(Change detection outputs)
------------------------------------------------------------------------
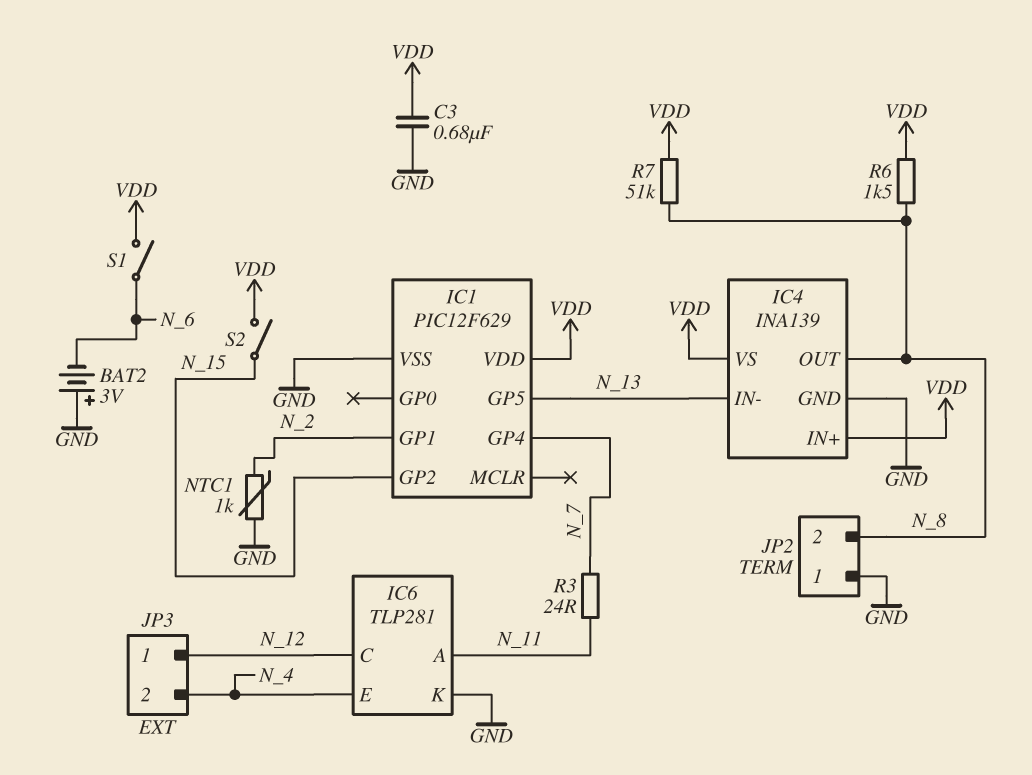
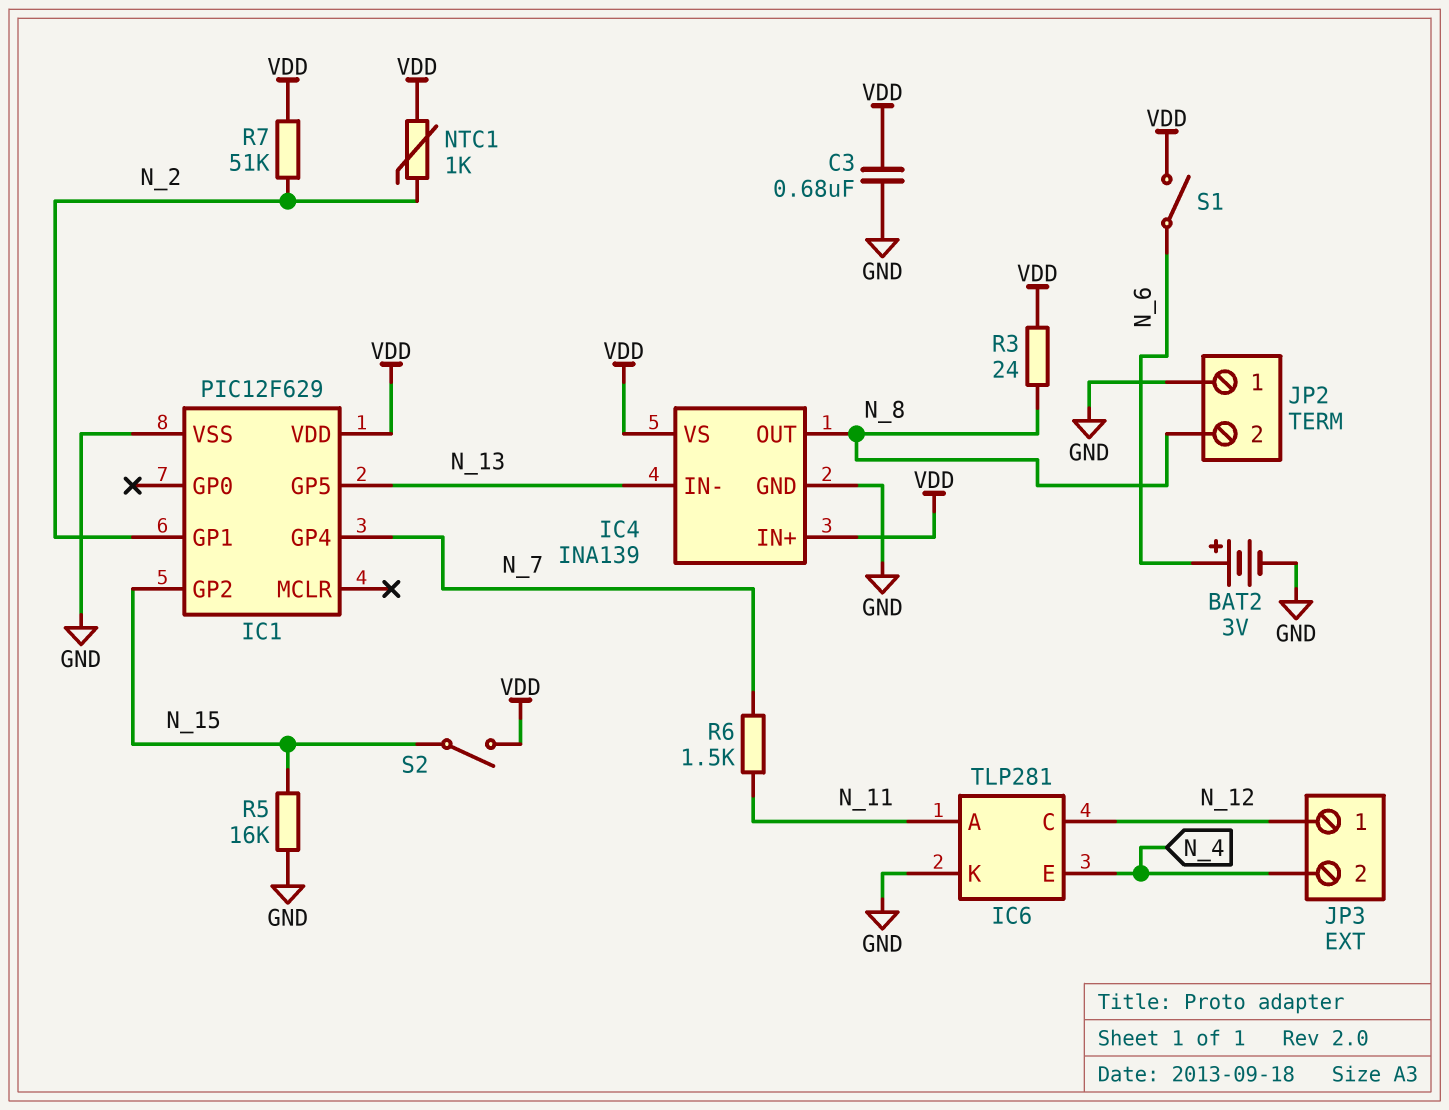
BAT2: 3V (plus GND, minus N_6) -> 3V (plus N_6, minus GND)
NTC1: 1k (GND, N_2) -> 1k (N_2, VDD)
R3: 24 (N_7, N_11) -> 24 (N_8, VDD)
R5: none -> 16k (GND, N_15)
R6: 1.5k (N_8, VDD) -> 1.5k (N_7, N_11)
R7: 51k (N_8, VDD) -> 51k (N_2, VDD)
------------------------------------------------------------------------
• **Problem requirements**
Each entry needs to be retyped exactly; the pictures stay out.

• **Response for this exercise**
BAT2: 3V (plus GND, minus N_6) -> 3V (plus N_6, minus GND)
NTC1: 1k (GND, N_2) -> 1k (N_2, VDD)
R3: 24 (N_7, N_11) -> 24 (N_8, VDD)
R5: none -> 16k (GND, N_15)
R6: 1.5k (N_8, VDD) -> 1.5k (N_7, N_11)
R7: 51k (N_8, VDD) -> 51k (N_2, VDD)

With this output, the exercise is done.